→ **RECORDED INFORMATION**:

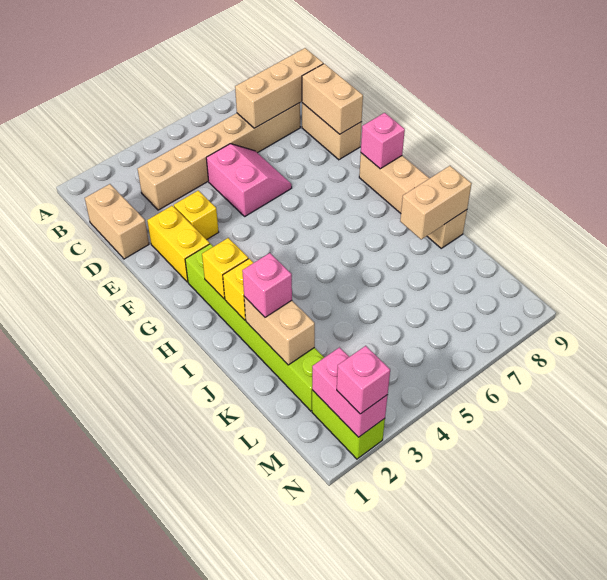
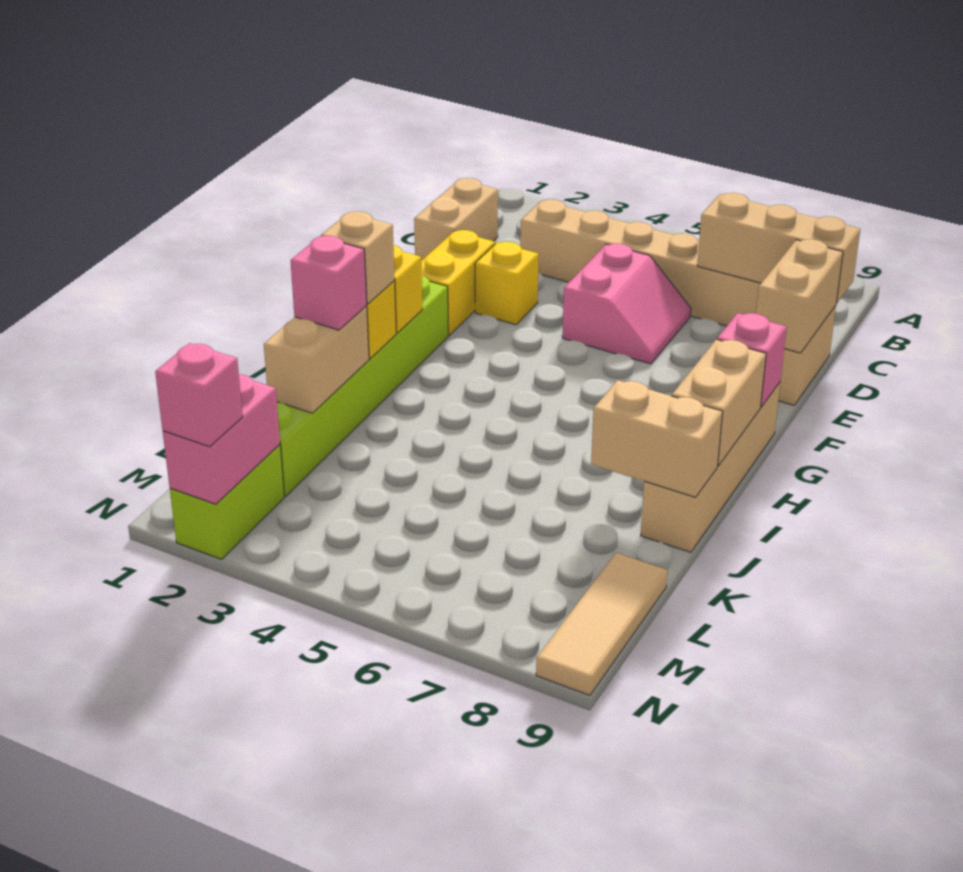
none -> tan brick H9:I9 level 2
none -> tan brick I2 level 3
none -> tan tile L9:N9 level 1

→ **TO DO**:
Repeat the listing word for word, omitting the pictures.

→ **WRITTEN RESPONSE**:
none -> tan brick H9:I9 level 2
none -> tan brick I2 level 3
none -> tan tile L9:N9 level 1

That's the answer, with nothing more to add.